Repeat the text lines of every record below without any change, omitting the pictures from your answer.

╭─ Data records

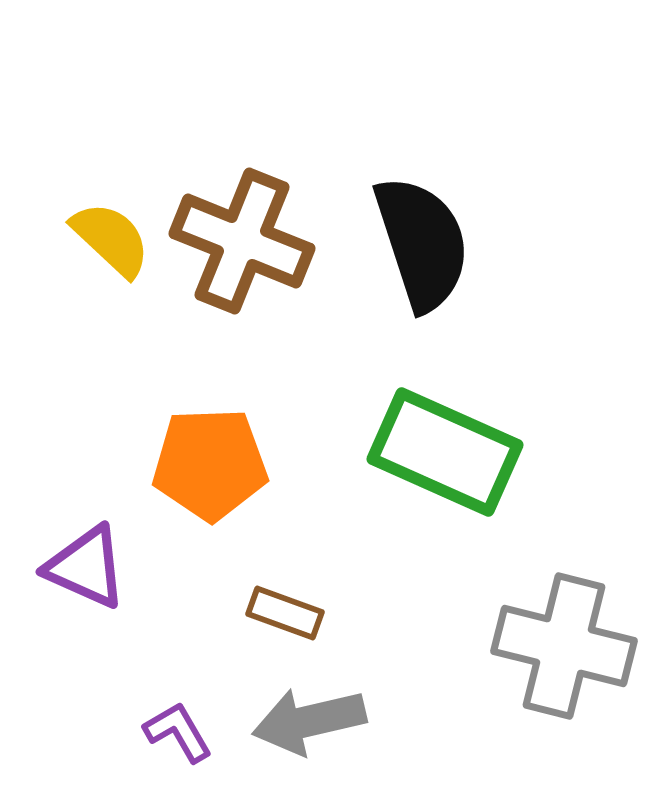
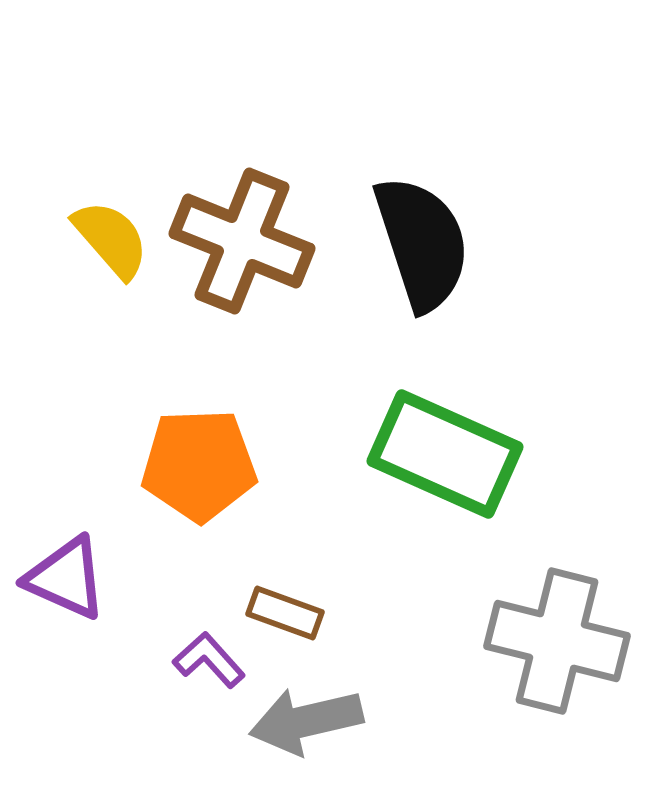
yellow semicircle: rotated 6 degrees clockwise
green rectangle: moved 2 px down
orange pentagon: moved 11 px left, 1 px down
purple triangle: moved 20 px left, 11 px down
gray cross: moved 7 px left, 5 px up
gray arrow: moved 3 px left
purple L-shape: moved 31 px right, 72 px up; rotated 12 degrees counterclockwise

╰─

→ **Full solution**
yellow semicircle: rotated 6 degrees clockwise
green rectangle: moved 2 px down
orange pentagon: moved 11 px left, 1 px down
purple triangle: moved 20 px left, 11 px down
gray cross: moved 7 px left, 5 px up
gray arrow: moved 3 px left
purple L-shape: moved 31 px right, 72 px up; rotated 12 degrees counterclockwise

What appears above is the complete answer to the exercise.